[Opening Records section]
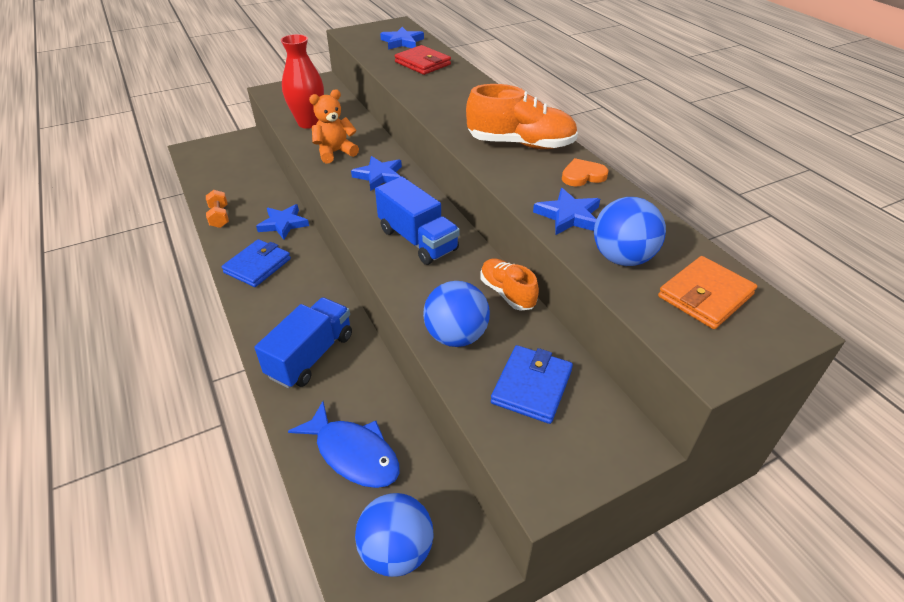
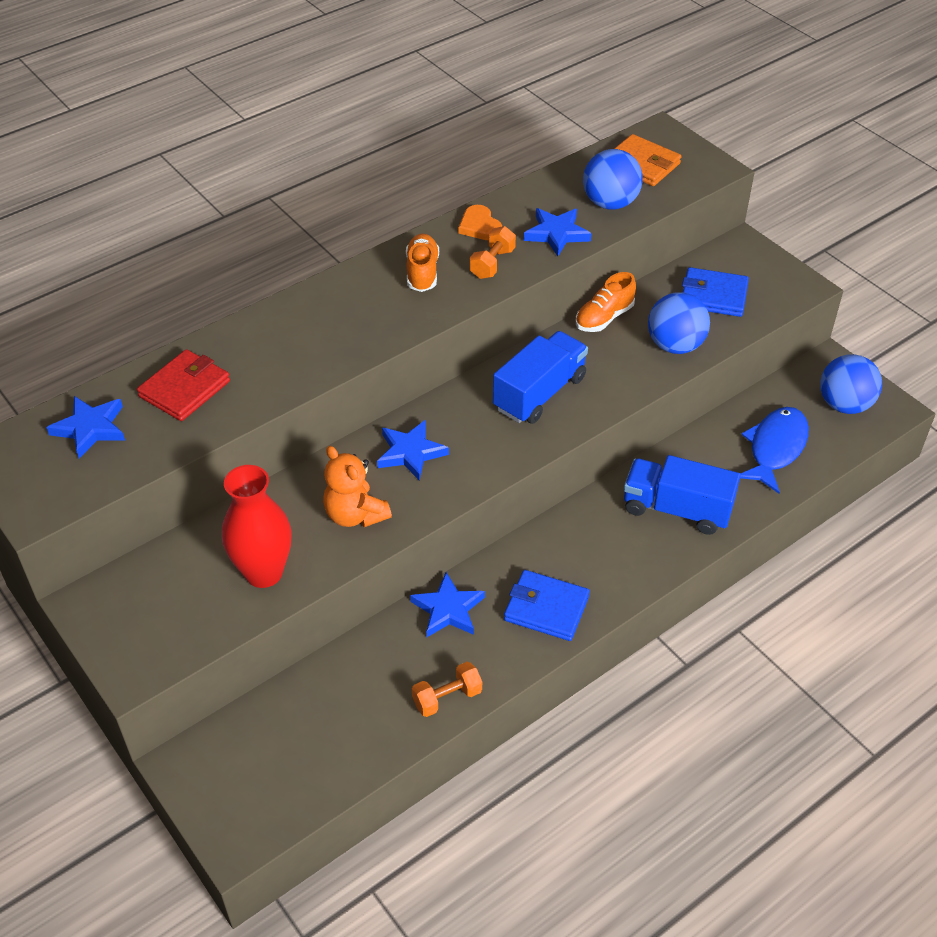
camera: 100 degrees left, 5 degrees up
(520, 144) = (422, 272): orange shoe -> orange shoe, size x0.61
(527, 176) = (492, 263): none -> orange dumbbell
[Closing Records section]
[Opening Records section]
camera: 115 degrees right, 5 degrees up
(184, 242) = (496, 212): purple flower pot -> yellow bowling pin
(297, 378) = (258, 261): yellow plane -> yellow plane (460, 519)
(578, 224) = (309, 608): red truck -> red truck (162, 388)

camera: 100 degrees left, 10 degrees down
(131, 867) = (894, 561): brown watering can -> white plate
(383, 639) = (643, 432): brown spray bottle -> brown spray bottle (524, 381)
[Closing Records section]
[Opening Records section]
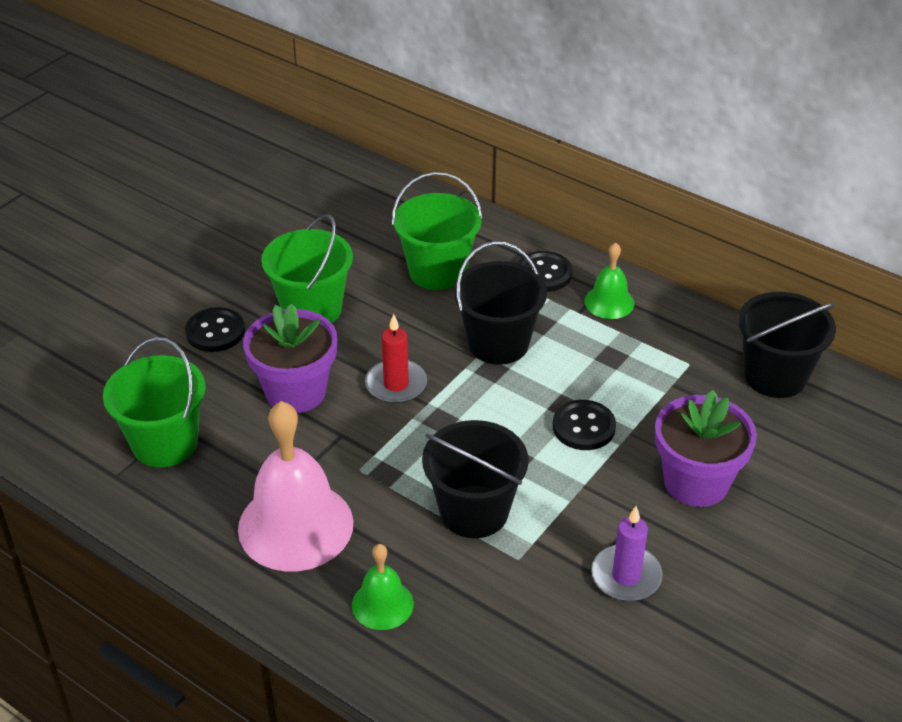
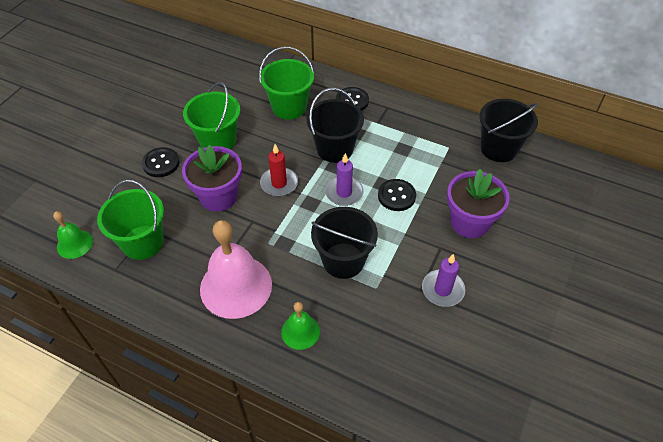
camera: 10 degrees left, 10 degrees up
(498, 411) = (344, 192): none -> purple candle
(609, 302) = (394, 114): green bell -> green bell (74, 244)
[Closing Records section]
(Job)
Copy down each line in the entries that has the word "left".

(Your solution)
camera: 100 degrees left, 5 degrees up
camera: 100 degrees left, 10 degrees down
camera: 10 degrees left, 10 degrees up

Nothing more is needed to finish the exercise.